> **What is needed**
Set the data below down again, exactly, with every picture left out.
Data section start
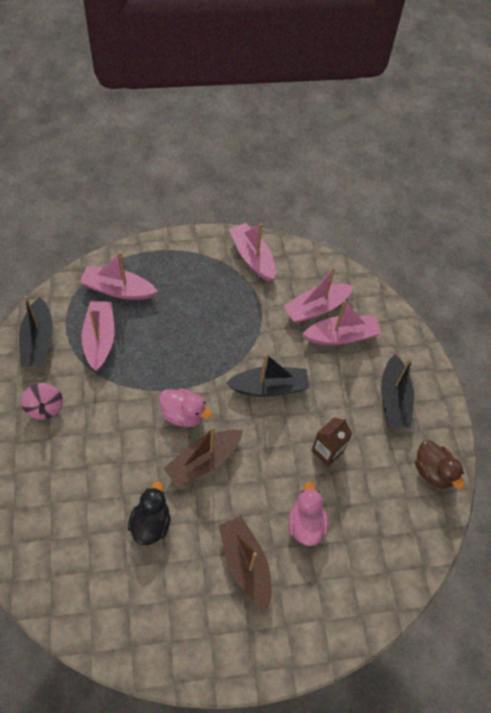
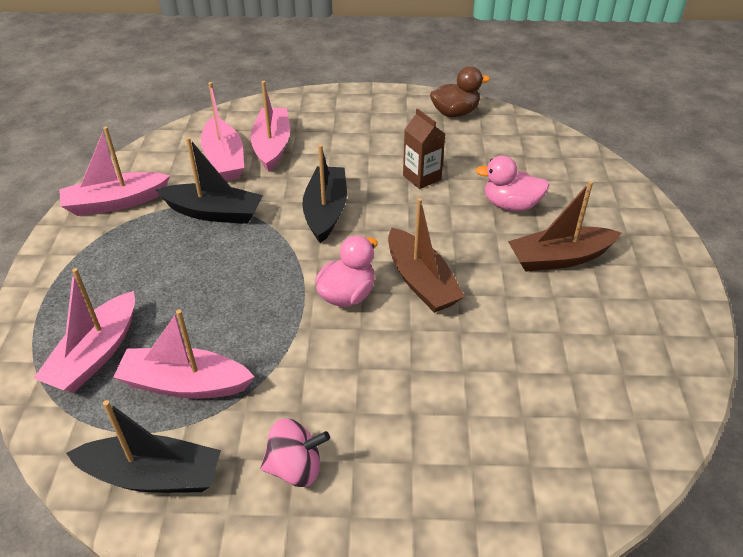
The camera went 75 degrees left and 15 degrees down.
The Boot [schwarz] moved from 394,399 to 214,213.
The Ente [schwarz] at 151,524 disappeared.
Data section end
> **Reply to the exercise**
The camera went 75 degrees left and 15 degrees down.
The Boot [schwarz] moved from 394,399 to 214,213.
The Ente [schwarz] at 151,524 disappeared.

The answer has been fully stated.